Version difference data
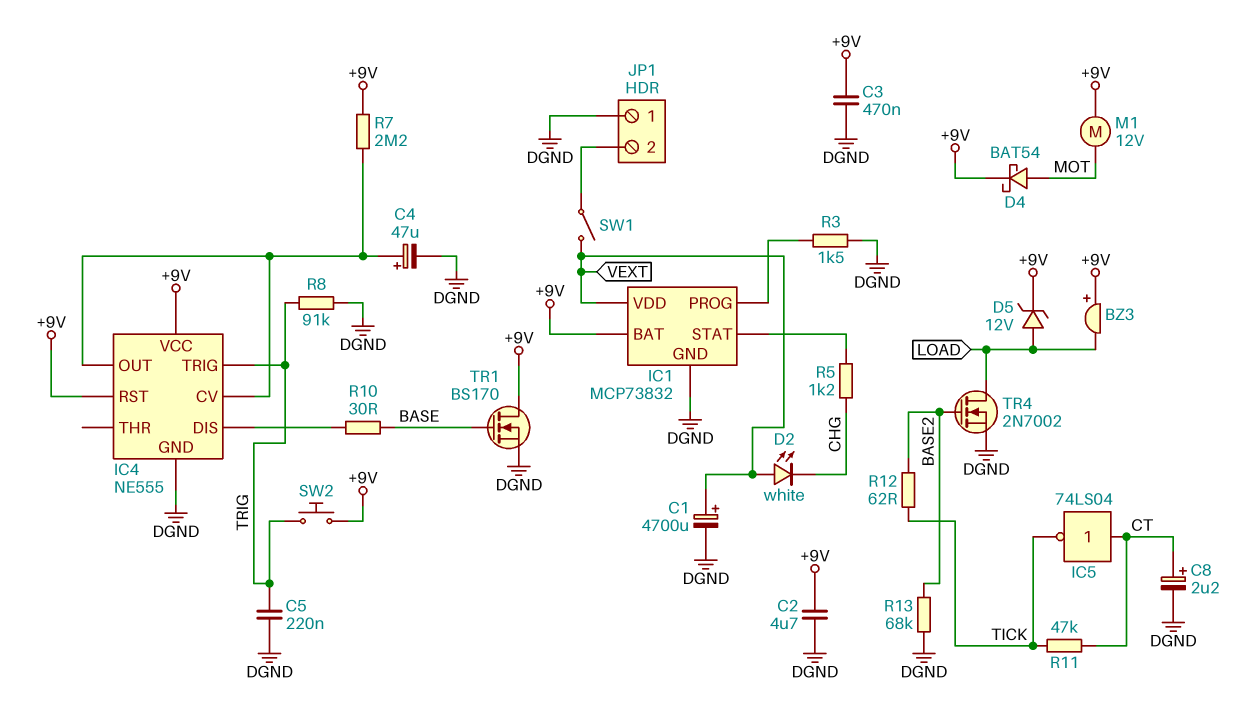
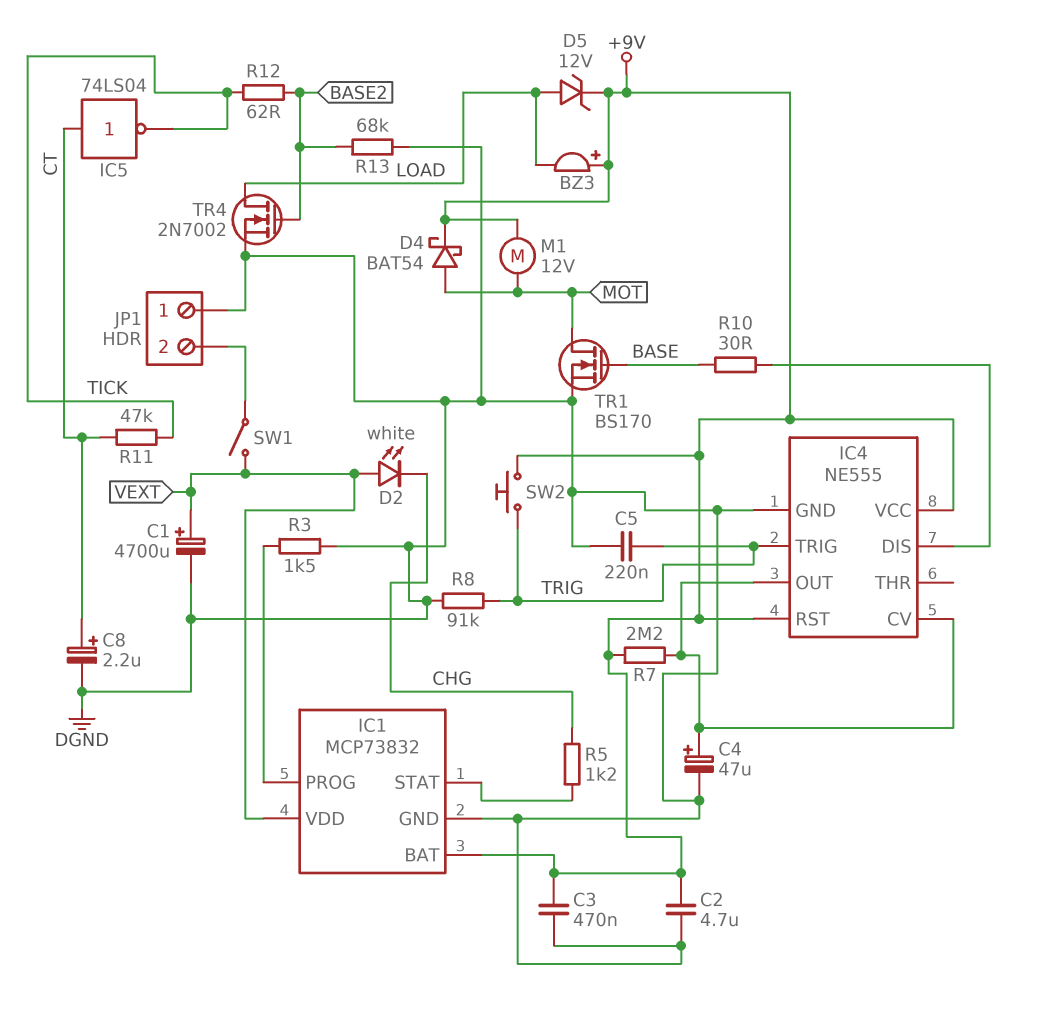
TR1: NMOS BS170 (G BASE, D +9V, S DGND) -> NMOS BS170 (G BASE, D MOT, S DGND)

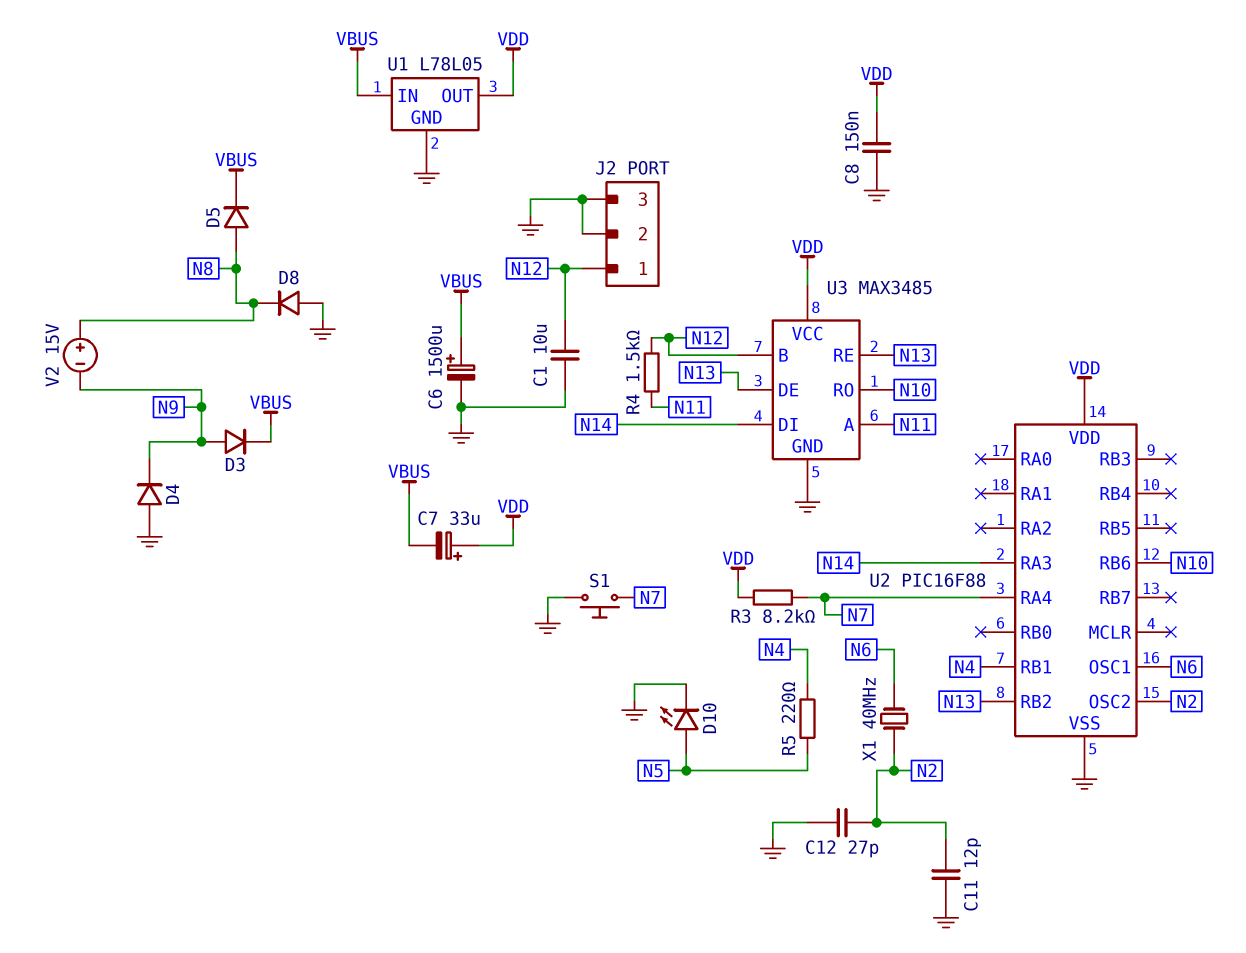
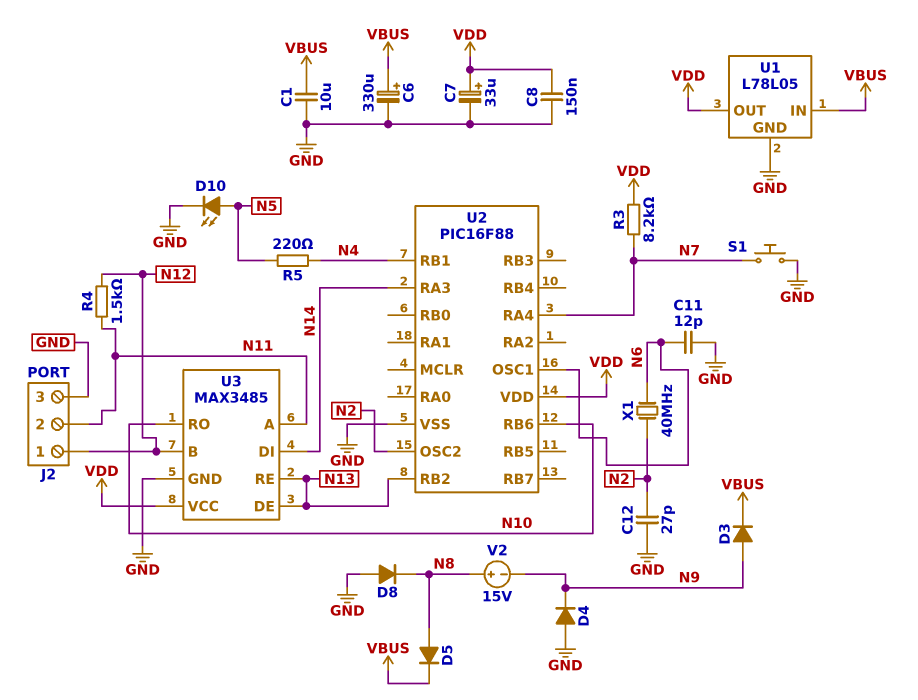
C1: 10uF (GND, N12) -> 10uF (GND, VBUS)
C6: 1500uF (plus VBUS, minus GND) -> 330uF (plus VBUS, minus GND)
C7: 33uF (plus VDD, minus VBUS) -> 33uF (plus VDD, minus GND)
C11: 12pF (GND, N2) -> 12pF (GND, N6)
J2 pin 2: GND -> N11

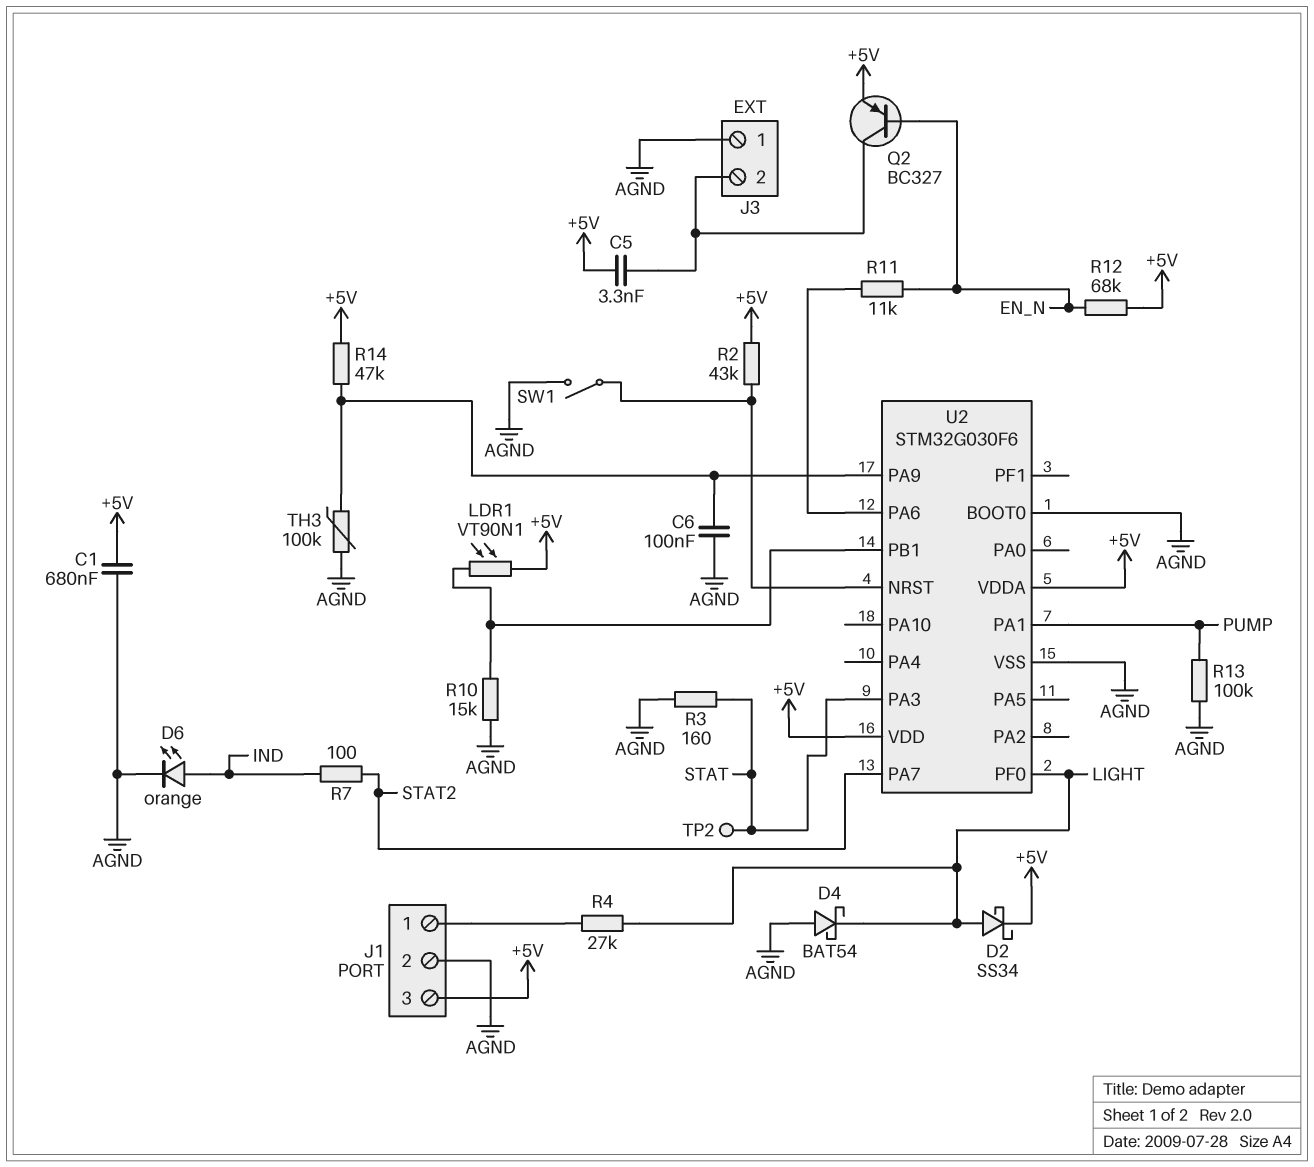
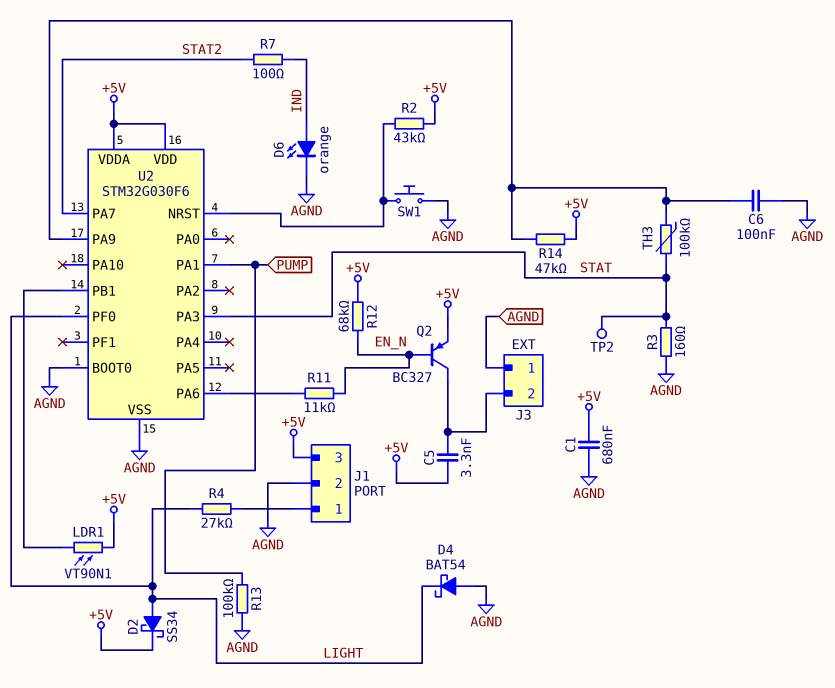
R10: 15k (AGND, U2/PB1) -> none
SW1: switch (AGND, U2/NRST) -> button (AGND, U2/NRST)
TH3: 100k (AGND, U2/PA9) -> 100k (STAT, U2/PA9)

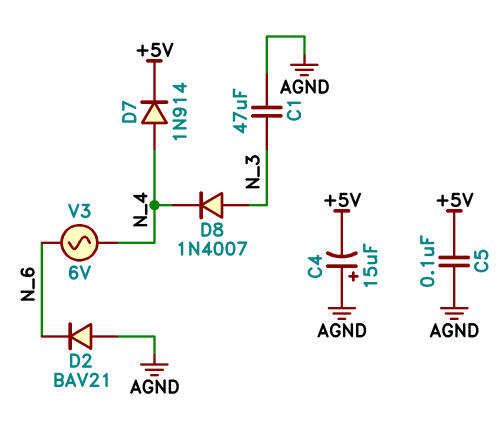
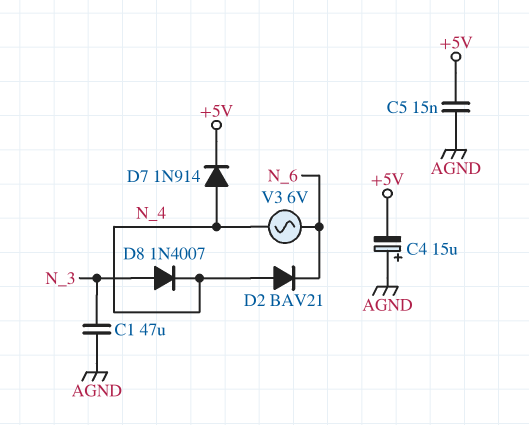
C5: 100nF (+5V, AGND) -> 15nF (+5V, AGND)
D2: diode BAV21 (A AGND, K N_6) -> diode BAV21 (A N_4, K N_6)

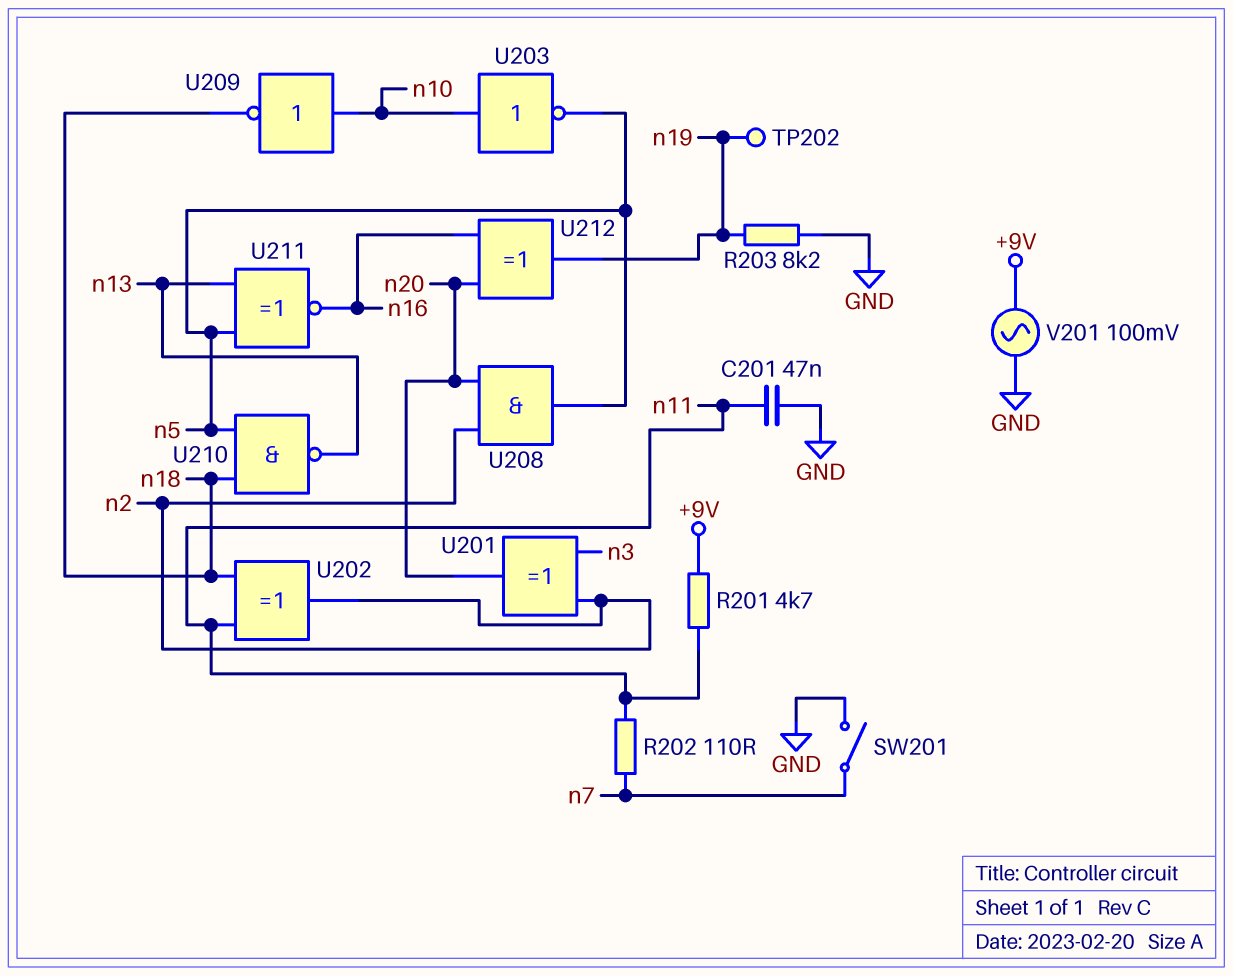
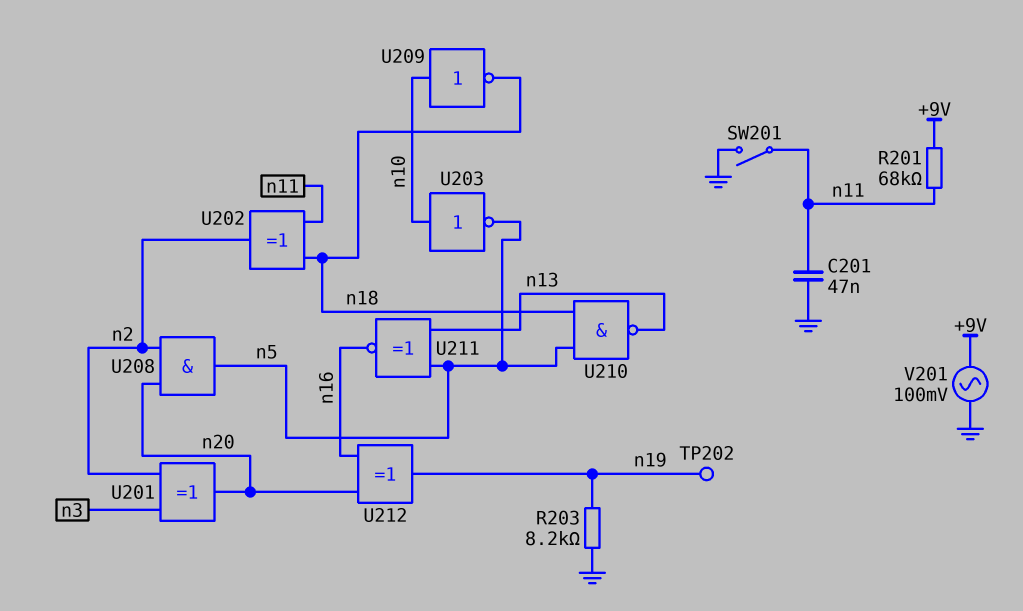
R201: 4.7k (+9V, n11) -> 68k (+9V, n11)
R202: 110 (n7, n11) -> none
SW201: switch (GND, n7) -> switch (GND, n11)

→ **What you will do**:
Go through the records and show every line with the string "minus" in it.

→ **Result**:
C6: 1500uF (plus VBUS, minus GND) -> 330uF (plus VBUS, minus GND)
C7: 33uF (plus VDD, minus VBUS) -> 33uF (plus VDD, minus GND)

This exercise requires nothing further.